Content starts

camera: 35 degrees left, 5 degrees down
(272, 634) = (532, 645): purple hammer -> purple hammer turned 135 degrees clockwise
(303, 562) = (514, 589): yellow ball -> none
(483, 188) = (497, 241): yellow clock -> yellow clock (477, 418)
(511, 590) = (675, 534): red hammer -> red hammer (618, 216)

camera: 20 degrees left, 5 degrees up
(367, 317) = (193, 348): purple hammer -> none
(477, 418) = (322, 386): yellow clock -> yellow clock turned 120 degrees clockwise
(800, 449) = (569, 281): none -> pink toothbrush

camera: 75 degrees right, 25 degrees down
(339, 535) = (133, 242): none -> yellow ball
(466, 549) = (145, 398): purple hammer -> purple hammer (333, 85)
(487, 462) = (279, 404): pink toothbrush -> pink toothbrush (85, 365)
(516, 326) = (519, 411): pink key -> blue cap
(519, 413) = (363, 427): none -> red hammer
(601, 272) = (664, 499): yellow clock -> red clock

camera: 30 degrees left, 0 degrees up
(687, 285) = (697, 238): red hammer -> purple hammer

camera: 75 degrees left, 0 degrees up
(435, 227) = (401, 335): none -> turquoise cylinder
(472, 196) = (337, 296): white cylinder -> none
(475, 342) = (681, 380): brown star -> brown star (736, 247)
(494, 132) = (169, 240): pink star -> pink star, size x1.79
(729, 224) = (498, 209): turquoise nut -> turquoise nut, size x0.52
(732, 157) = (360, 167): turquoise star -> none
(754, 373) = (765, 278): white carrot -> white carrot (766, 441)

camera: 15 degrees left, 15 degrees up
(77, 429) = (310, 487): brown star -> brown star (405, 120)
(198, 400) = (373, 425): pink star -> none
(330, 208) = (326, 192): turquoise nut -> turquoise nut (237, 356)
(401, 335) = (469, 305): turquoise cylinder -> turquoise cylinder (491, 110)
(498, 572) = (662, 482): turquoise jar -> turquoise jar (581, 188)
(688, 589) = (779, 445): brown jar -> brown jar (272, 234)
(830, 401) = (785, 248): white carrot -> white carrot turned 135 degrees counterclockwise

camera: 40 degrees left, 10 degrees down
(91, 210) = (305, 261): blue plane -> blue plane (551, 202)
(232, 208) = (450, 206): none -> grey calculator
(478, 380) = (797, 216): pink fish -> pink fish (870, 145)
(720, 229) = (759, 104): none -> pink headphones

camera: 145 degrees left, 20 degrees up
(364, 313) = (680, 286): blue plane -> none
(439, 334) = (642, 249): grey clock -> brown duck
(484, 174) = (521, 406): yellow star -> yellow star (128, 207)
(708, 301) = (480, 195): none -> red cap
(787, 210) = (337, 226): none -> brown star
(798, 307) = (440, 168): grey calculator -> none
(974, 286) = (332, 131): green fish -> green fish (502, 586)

Content ends

◆ What you need to do
When you reach the line with "(472, 196) = (337, 296): white" in the records above, start writing out lines exactly, and stop once the line with "(729, 224) = (498, 209): turquoise" has been written; include nothing else.

◆ Result below
(472, 196) = (337, 296): white cylinder -> none
(475, 342) = (681, 380): brown star -> brown star (736, 247)
(494, 132) = (169, 240): pink star -> pink star, size x1.79
(729, 224) = (498, 209): turquoise nut -> turquoise nut, size x0.52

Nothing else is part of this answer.